Top of Source material

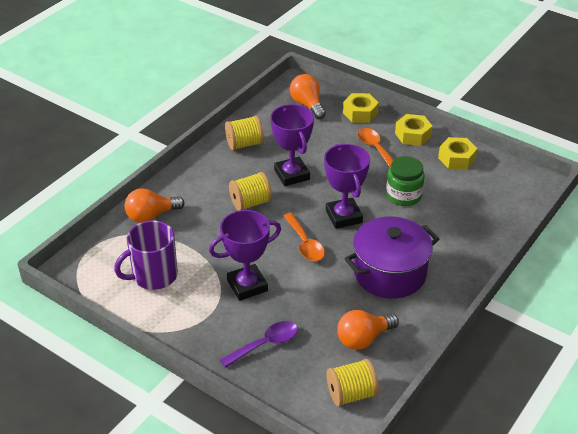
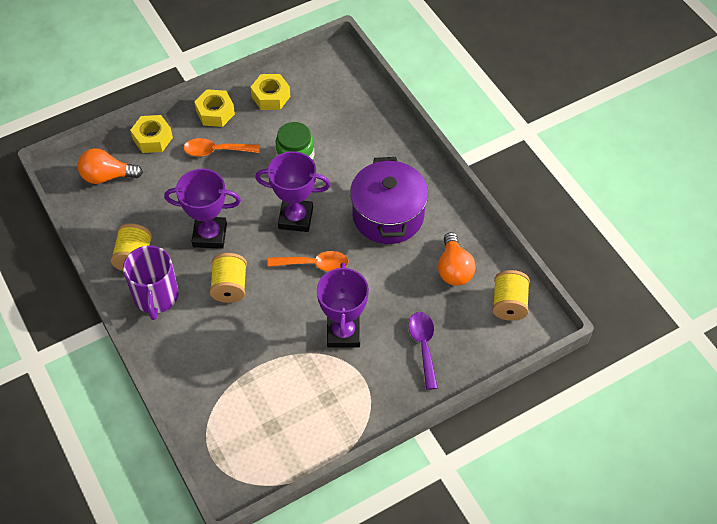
camera: 65 degrees left, 15 degrees up
purple mug [114,221,178,290] -> purple mug moved to [123,246,179,320]
orange light bulb [125,188,185,223] -> none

Bottom of Source material

Try it
Everything in the listing above except the pictures should be duplicated exactly.

Answer space
camera: 65 degrees left, 15 degrees up
purple mug [114,221,178,290] -> purple mug moved to [123,246,179,320]
orange light bulb [125,188,185,223] -> none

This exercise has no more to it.